Pick out every line in the records that contains the string "tuplet", matching case exactly.

## Begin SUPPLIED DATA

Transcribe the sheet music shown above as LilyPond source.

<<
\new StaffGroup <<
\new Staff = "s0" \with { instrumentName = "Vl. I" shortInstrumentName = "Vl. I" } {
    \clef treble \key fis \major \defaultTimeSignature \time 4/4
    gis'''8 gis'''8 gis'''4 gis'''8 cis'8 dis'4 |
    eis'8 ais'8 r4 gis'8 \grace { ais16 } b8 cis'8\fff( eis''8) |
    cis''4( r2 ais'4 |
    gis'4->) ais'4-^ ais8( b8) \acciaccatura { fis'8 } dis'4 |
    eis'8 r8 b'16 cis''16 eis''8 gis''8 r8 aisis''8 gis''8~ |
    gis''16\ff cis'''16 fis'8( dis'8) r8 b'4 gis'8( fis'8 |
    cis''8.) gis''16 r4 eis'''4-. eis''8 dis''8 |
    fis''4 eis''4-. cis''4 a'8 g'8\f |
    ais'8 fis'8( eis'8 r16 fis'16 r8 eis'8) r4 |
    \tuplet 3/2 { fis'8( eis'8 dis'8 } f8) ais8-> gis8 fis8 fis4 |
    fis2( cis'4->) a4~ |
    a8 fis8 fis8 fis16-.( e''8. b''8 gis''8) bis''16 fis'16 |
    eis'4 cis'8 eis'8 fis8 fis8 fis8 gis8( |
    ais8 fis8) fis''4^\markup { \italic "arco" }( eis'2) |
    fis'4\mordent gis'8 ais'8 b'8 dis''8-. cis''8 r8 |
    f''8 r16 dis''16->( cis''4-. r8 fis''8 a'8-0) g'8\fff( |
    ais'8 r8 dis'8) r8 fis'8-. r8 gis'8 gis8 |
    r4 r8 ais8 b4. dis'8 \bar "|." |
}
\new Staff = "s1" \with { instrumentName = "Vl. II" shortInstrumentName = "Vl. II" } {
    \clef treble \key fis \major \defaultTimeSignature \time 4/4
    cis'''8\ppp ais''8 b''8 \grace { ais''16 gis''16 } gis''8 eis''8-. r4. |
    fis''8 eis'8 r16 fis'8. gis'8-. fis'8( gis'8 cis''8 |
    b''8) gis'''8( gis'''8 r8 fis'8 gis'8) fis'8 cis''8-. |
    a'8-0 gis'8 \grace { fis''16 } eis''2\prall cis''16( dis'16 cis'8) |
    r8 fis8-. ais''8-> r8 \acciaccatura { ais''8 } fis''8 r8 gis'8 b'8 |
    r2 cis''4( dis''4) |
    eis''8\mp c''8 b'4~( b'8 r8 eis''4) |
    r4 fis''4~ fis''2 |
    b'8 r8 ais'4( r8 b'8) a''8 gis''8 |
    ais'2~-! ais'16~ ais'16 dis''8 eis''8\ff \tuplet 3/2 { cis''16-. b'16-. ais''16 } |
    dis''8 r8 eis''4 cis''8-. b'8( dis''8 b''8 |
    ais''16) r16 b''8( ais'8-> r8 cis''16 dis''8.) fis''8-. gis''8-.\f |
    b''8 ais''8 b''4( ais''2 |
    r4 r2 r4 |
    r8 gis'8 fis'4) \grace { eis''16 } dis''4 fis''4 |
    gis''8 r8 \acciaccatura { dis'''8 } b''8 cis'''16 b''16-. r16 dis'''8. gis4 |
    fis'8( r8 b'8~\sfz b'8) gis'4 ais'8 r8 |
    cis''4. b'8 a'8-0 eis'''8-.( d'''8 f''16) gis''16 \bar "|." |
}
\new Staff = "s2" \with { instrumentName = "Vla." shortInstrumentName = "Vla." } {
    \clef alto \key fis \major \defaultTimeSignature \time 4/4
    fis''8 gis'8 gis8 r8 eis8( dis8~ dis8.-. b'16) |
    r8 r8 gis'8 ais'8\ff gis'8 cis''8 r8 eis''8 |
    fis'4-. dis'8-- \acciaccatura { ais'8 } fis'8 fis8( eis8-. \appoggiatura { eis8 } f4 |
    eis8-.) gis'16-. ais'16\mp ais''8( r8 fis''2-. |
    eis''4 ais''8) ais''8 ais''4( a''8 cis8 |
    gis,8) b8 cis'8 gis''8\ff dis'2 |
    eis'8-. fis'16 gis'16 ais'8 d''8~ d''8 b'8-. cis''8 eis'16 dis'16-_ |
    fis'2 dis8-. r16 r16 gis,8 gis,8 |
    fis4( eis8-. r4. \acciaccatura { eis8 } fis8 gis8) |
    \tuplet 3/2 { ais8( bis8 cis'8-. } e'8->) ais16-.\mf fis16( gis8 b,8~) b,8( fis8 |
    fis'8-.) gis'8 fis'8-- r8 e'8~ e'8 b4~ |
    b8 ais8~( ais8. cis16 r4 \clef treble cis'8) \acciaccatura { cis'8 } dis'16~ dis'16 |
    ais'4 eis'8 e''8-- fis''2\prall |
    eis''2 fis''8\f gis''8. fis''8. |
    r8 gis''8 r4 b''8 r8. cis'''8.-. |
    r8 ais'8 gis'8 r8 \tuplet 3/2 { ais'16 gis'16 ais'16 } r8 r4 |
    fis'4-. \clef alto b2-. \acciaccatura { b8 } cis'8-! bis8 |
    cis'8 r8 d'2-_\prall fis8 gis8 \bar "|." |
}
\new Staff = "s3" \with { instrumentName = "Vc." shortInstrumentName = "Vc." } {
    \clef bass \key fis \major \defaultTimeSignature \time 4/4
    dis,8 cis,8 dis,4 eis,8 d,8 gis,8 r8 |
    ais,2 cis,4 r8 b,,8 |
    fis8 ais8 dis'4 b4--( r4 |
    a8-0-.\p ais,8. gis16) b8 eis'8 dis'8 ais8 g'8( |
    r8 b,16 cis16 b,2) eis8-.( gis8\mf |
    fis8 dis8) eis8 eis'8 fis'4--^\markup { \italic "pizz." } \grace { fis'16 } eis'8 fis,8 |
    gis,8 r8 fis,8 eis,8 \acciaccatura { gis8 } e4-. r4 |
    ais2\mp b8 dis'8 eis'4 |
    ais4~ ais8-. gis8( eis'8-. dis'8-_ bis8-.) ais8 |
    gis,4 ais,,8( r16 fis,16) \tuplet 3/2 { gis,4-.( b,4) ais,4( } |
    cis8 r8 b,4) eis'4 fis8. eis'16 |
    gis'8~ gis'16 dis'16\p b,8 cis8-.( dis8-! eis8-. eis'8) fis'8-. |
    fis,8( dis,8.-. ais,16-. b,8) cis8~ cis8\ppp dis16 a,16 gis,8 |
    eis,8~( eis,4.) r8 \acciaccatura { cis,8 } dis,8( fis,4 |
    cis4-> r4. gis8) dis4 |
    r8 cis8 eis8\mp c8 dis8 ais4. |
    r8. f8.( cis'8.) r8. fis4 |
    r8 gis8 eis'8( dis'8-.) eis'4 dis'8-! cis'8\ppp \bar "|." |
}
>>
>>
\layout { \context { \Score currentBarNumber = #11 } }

## End SUPPLIED DATA

▶ [RESPONSE]
    \tuplet 3/2 { fis'8( eis'8 dis'8 } f8) ais8-> gis8 fis8 fis4 |
    ais'2~-! ais'16~ ais'16 dis''8 eis''8\ff \tuplet 3/2 { cis''16-. b'16-. ais''16 } |
    \tuplet 3/2 { ais8( bis8 cis'8-. } e'8->) ais16-.\mf fis16( gis8 b,8~) b,8( fis8 |
    r8 ais'8 gis'8 r8 \tuplet 3/2 { ais'16 gis'16 ais'16 } r8 r4 |
    gis,4 ais,,8( r16 fis,16) \tuplet 3/2 { gis,4-.( b,4) ais,4( } |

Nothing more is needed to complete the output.